[[ SOURCE MATERIAL open ]]

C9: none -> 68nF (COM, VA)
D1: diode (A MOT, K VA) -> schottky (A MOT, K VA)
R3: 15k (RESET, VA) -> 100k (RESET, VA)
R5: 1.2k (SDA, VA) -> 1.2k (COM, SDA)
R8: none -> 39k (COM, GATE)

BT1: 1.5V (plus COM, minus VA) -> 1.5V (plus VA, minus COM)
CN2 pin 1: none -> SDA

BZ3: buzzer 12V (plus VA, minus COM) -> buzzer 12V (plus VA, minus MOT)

[[ SOURCE MATERIAL closed ]]
[[ SOURCE MATERIAL open ]]

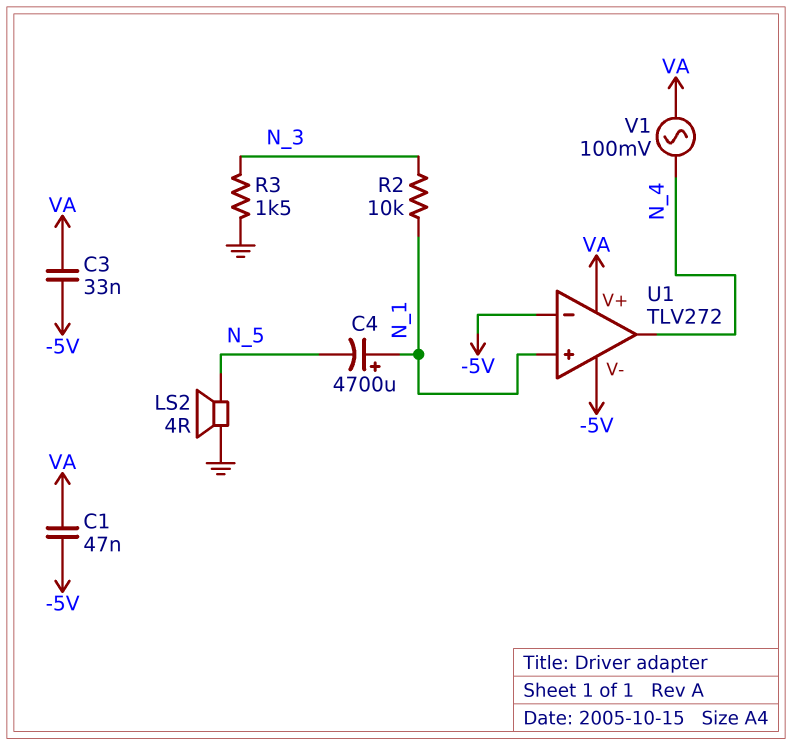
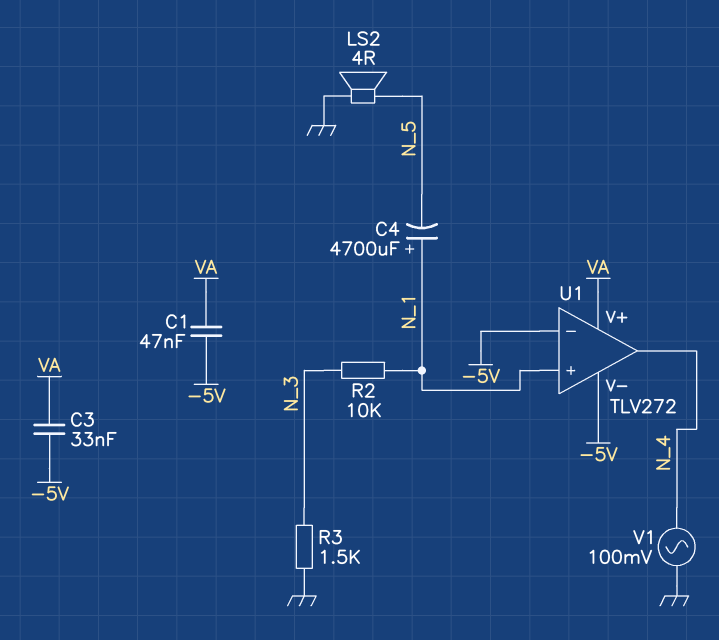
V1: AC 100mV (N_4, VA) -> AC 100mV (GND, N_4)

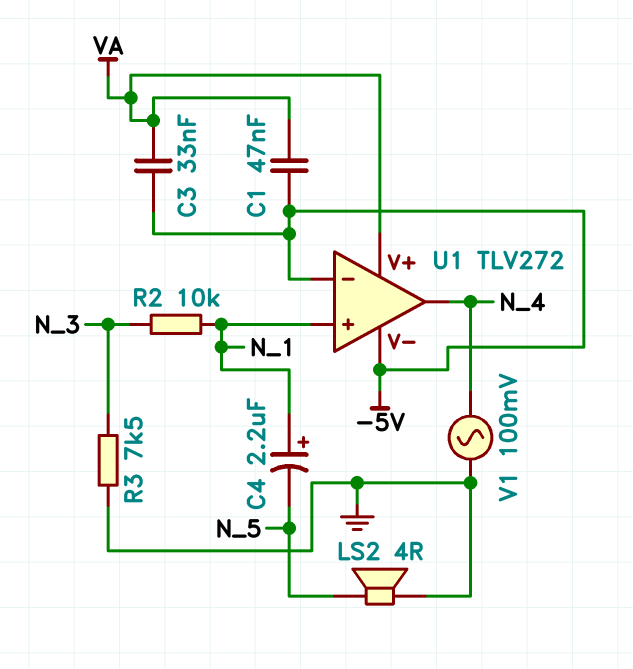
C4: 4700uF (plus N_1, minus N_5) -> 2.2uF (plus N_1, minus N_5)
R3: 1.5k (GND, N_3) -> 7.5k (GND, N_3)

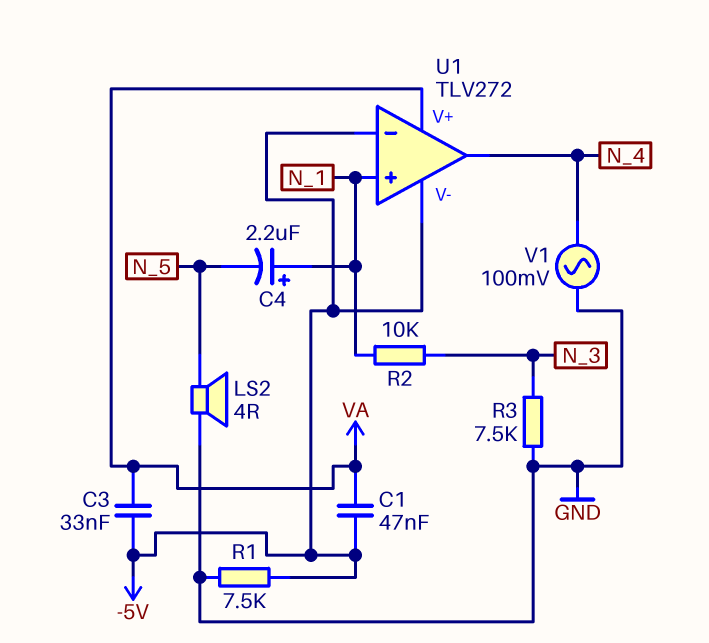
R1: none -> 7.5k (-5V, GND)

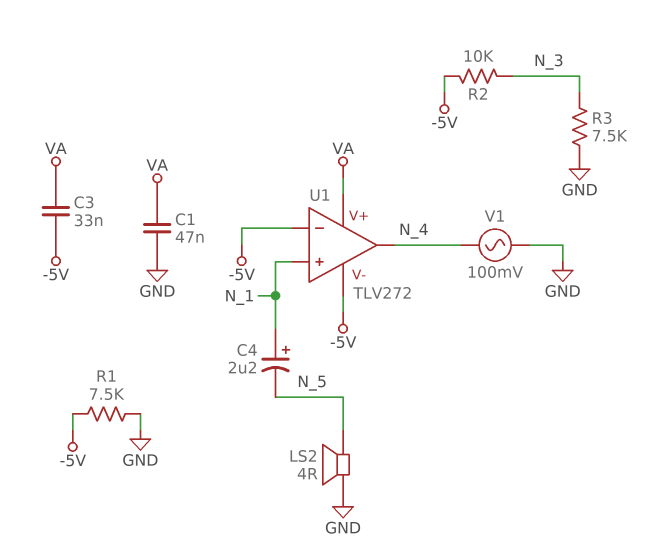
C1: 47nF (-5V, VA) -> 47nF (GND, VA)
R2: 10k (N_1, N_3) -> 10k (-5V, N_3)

[[ SOURCE MATERIAL closed ]]
[[ SOURCE MATERIAL open ]]

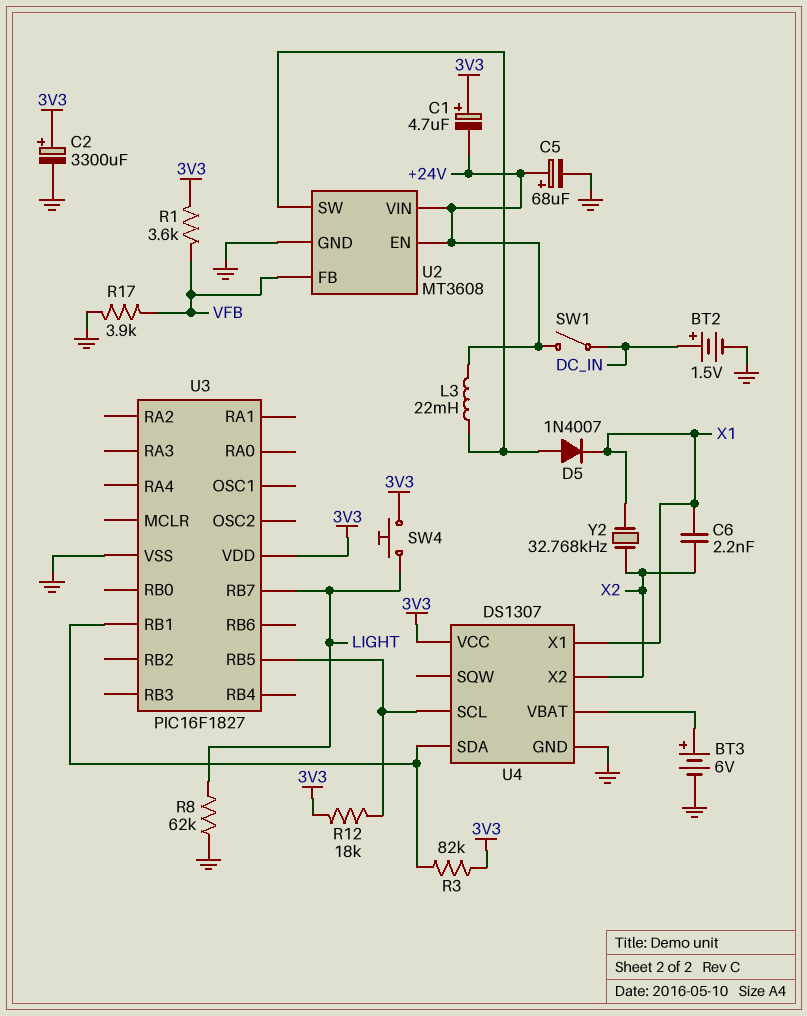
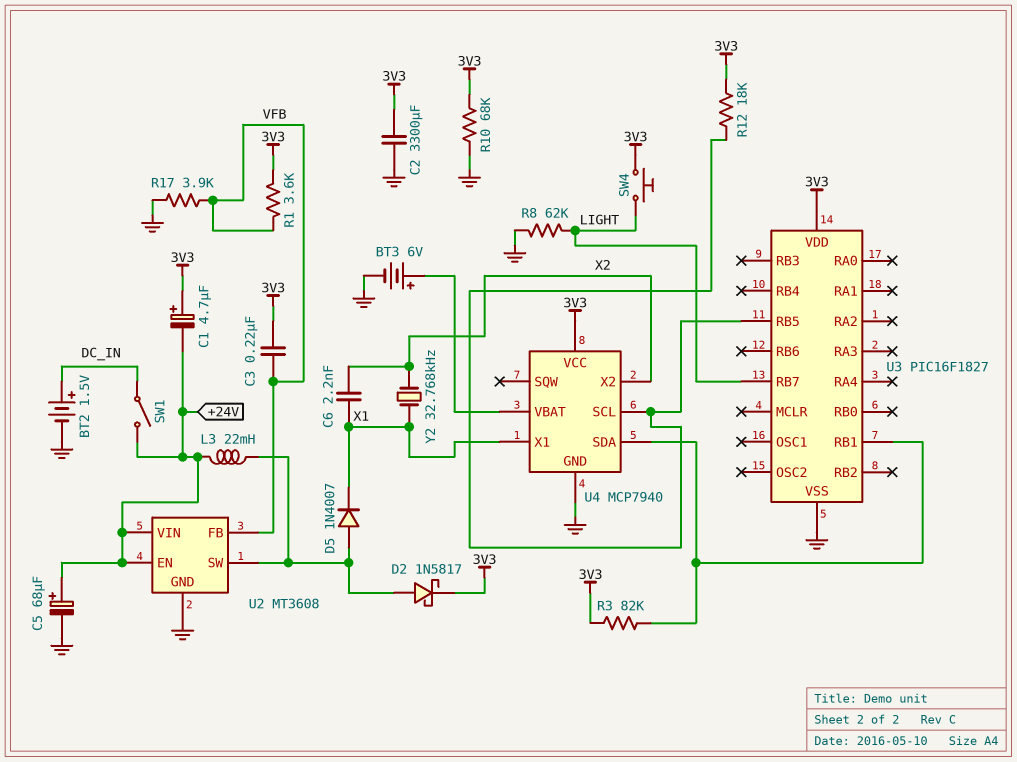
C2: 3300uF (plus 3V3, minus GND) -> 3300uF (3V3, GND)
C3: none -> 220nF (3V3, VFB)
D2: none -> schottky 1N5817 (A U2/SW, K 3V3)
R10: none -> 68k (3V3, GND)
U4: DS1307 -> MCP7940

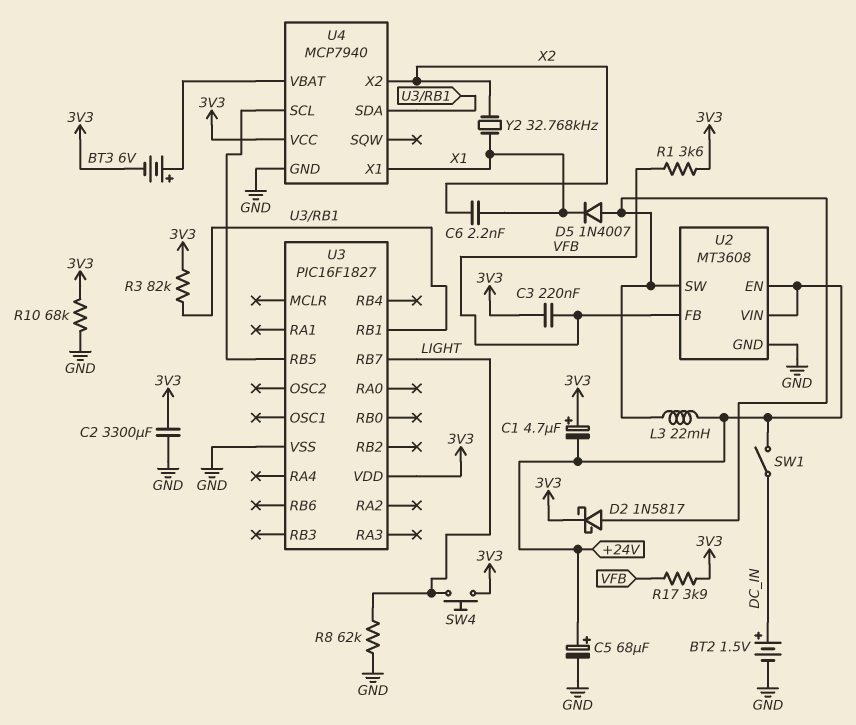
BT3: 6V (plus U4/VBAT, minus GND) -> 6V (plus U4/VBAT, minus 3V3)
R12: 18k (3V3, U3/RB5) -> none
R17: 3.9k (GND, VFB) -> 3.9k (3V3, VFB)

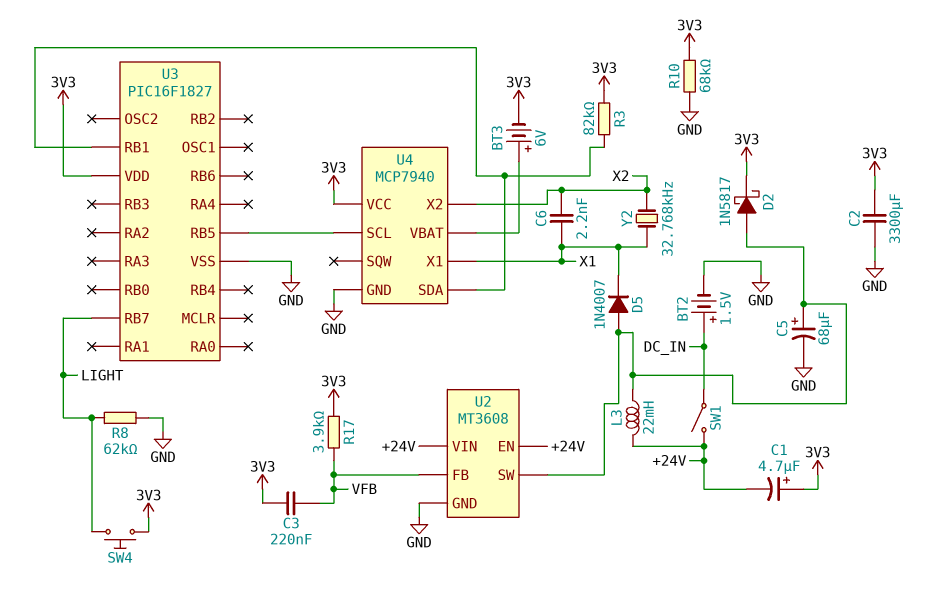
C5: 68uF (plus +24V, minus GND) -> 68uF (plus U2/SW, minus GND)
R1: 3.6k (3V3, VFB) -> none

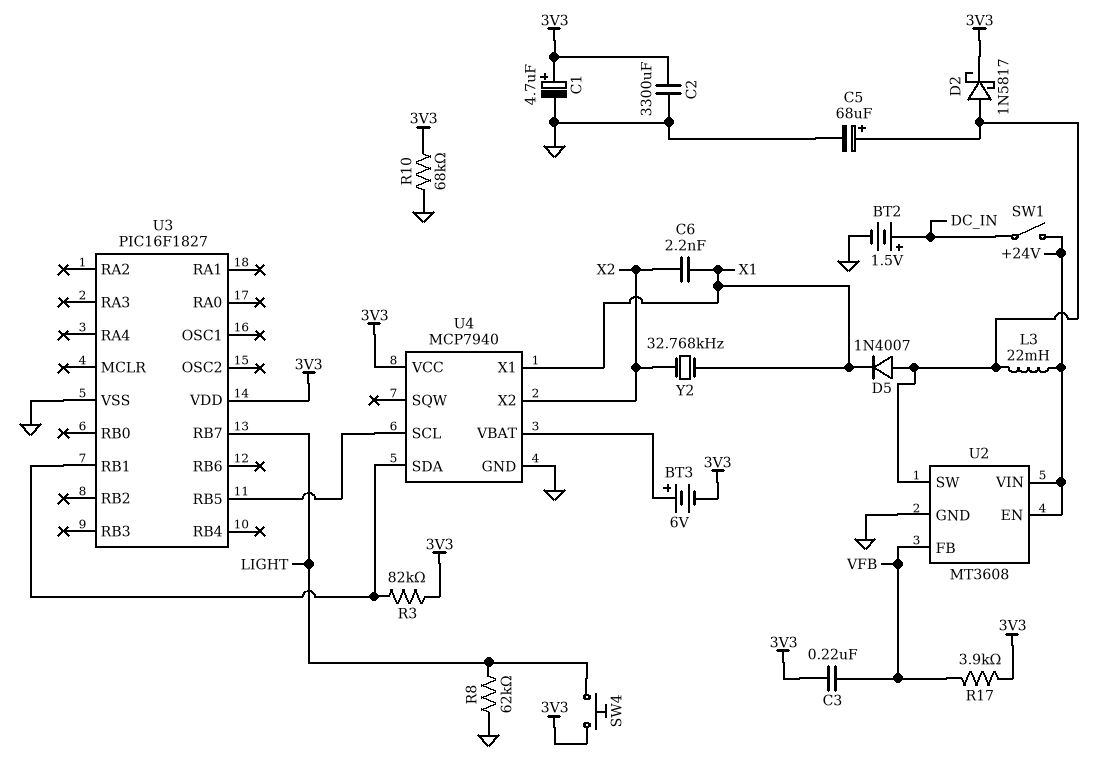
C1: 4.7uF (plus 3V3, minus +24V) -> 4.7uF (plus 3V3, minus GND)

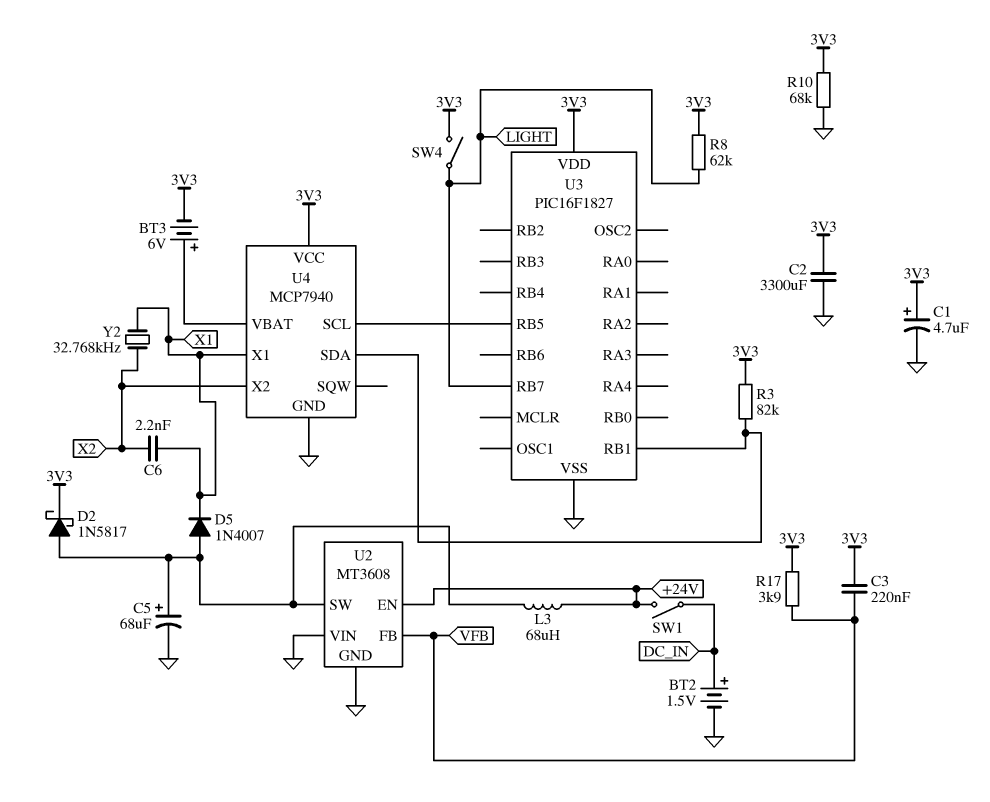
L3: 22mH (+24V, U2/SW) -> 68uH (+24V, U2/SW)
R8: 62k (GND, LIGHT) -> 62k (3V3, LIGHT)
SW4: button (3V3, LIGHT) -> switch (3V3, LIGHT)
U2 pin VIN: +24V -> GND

[[ SOURCE MATERIAL closed ]]

• [INSTRUCTIONS FOR THE TASK]:
Look above for the line with "C2: 3300uF (plus" and the line with "U2 pin VIN: +24V -> GND". Copy them and every line between, exactly, but no pictures.

• [TASK SOLUTION]:
C2: 3300uF (plus 3V3, minus GND) -> 3300uF (3V3, GND)
C3: none -> 220nF (3V3, VFB)
D2: none -> schottky 1N5817 (A U2/SW, K 3V3)
R10: none -> 68k (3V3, GND)
U4: DS1307 -> MCP7940

BT3: 6V (plus U4/VBAT, minus GND) -> 6V (plus U4/VBAT, minus 3V3)
R12: 18k (3V3, U3/RB5) -> none
R17: 3.9k (GND, VFB) -> 3.9k (3V3, VFB)

C5: 68uF (plus +24V, minus GND) -> 68uF (plus U2/SW, minus GND)
R1: 3.6k (3V3, VFB) -> none

C1: 4.7uF (plus 3V3, minus +24V) -> 4.7uF (plus 3V3, minus GND)

L3: 22mH (+24V, U2/SW) -> 68uH (+24V, U2/SW)
R8: 62k (GND, LIGHT) -> 62k (3V3, LIGHT)
SW4: button (3V3, LIGHT) -> switch (3V3, LIGHT)
U2 pin VIN: +24V -> GND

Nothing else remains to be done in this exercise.